* _Dataset excerpt_

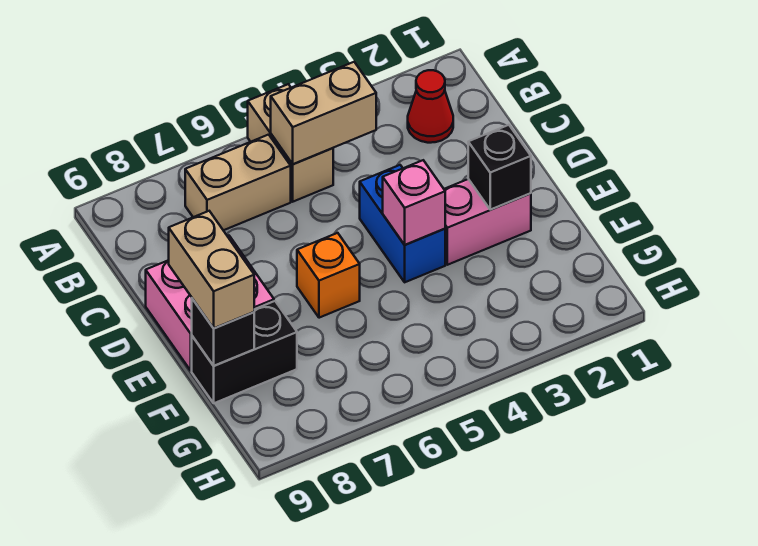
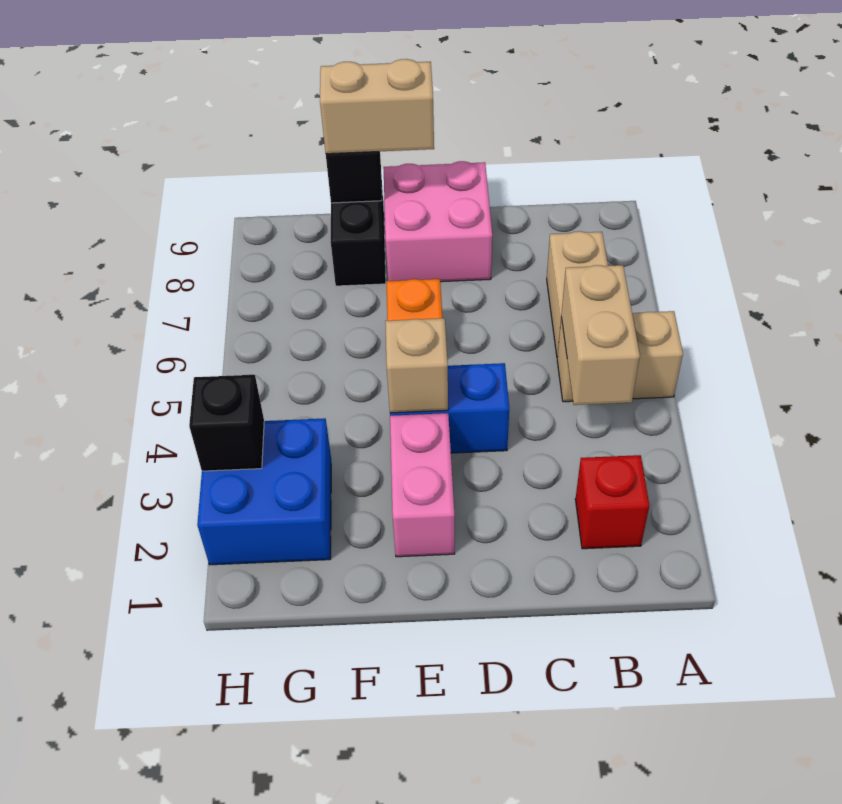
red cone B2 level 1 -> red brick B2 level 1
black brick E2 level 2 -> black brick H3 level 2
pink brick E4 level 2 -> tan brick E4 level 2
none -> blue brick G2:H3 level 1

* _What to work on_
Print verbatim every line above, apart from the pictures.

* _Exercise result_
red cone B2 level 1 -> red brick B2 level 1
black brick E2 level 2 -> black brick H3 level 2
pink brick E4 level 2 -> tan brick E4 level 2
none -> blue brick G2:H3 level 1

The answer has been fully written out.